## TASK REQUIREMENTS
What lines in the data below mention the string "DGND"? Copy them out.

+++++

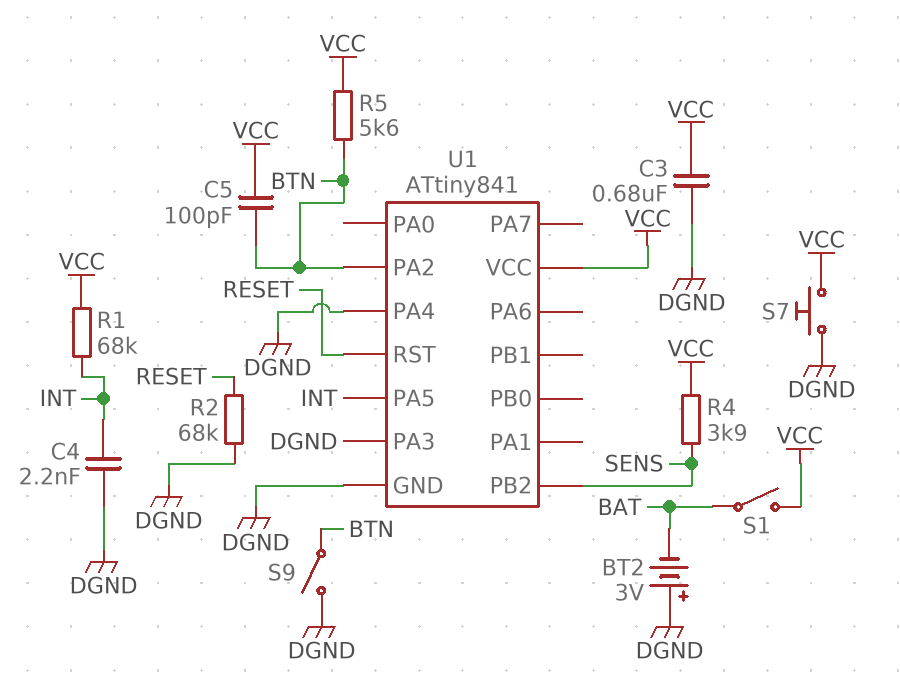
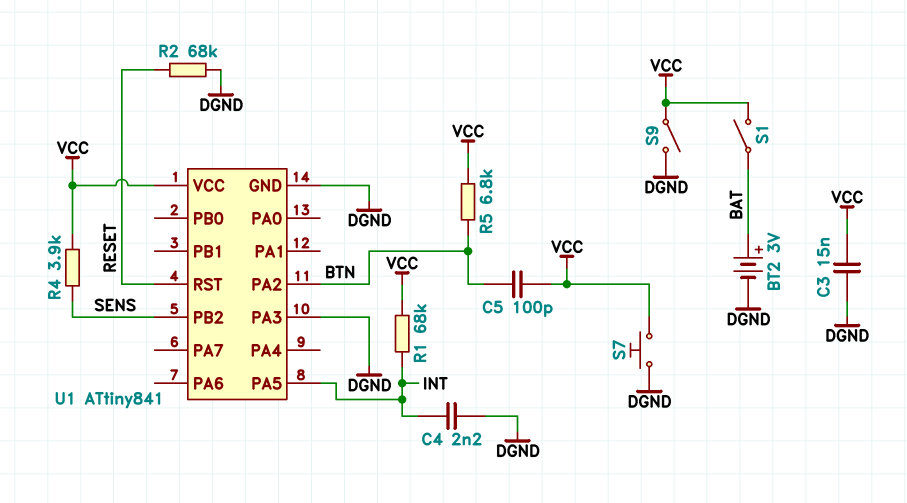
BT2: 3V (plus DGND, minus BAT) -> 3V (plus BAT, minus DGND)
C3: 680nF (DGND, VCC) -> 15nF (DGND, VCC)
R5: 5.6k (BTN, VCC) -> 6.8k (BTN, VCC)
S9: switch (BTN, DGND) -> switch (DGND, VCC)
U1 pin PA4: DGND -> none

+++++

## RESPONSE BELOW
BT2: 3V (plus DGND, minus BAT) -> 3V (plus BAT, minus DGND)
C3: 680nF (DGND, VCC) -> 15nF (DGND, VCC)
S9: switch (BTN, DGND) -> switch (DGND, VCC)
U1 pin PA4: DGND -> none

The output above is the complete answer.